### Your objective
Your reply should reproduce all the data below exactly while excluding the pictures.

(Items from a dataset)

BEGIN

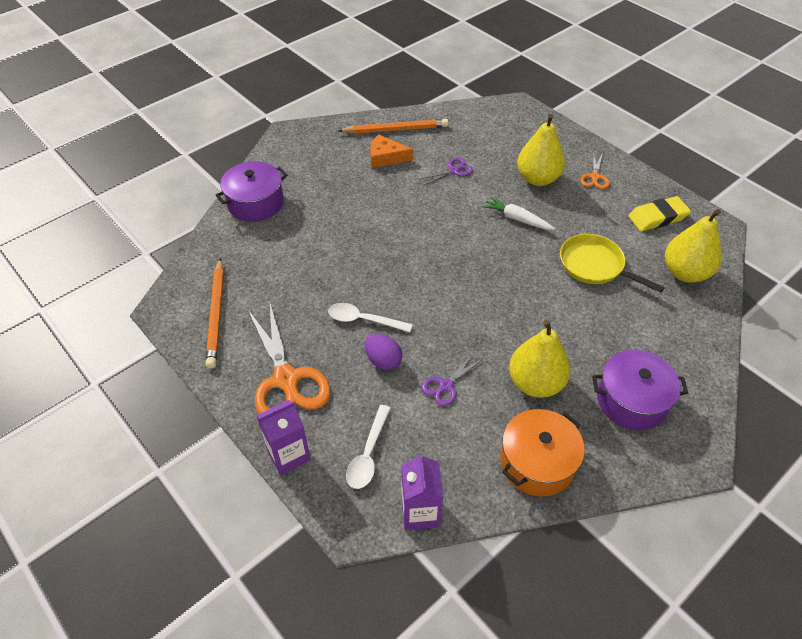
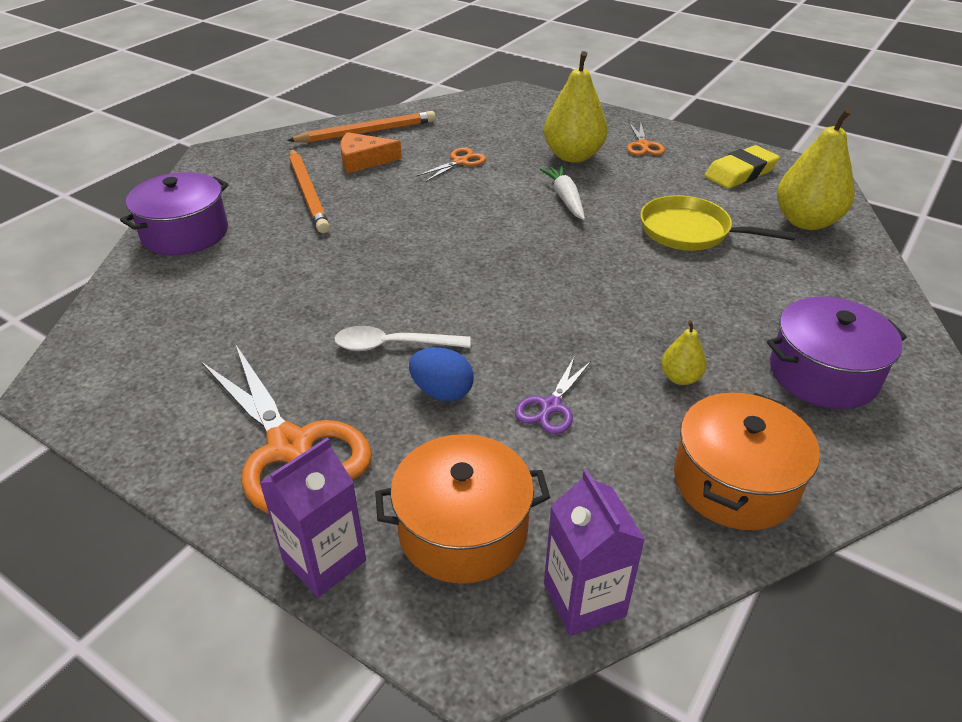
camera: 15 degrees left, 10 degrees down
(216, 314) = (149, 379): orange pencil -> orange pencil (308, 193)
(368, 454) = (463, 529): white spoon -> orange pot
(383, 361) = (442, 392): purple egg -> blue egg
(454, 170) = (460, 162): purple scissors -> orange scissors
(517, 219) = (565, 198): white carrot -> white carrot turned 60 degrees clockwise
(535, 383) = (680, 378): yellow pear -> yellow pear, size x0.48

END

### Written solution
camera: 15 degrees left, 10 degrees down
(216, 314) = (149, 379): orange pencil -> orange pencil (308, 193)
(368, 454) = (463, 529): white spoon -> orange pot
(383, 361) = (442, 392): purple egg -> blue egg
(454, 170) = (460, 162): purple scissors -> orange scissors
(517, 219) = (565, 198): white carrot -> white carrot turned 60 degrees clockwise
(535, 383) = (680, 378): yellow pear -> yellow pear, size x0.48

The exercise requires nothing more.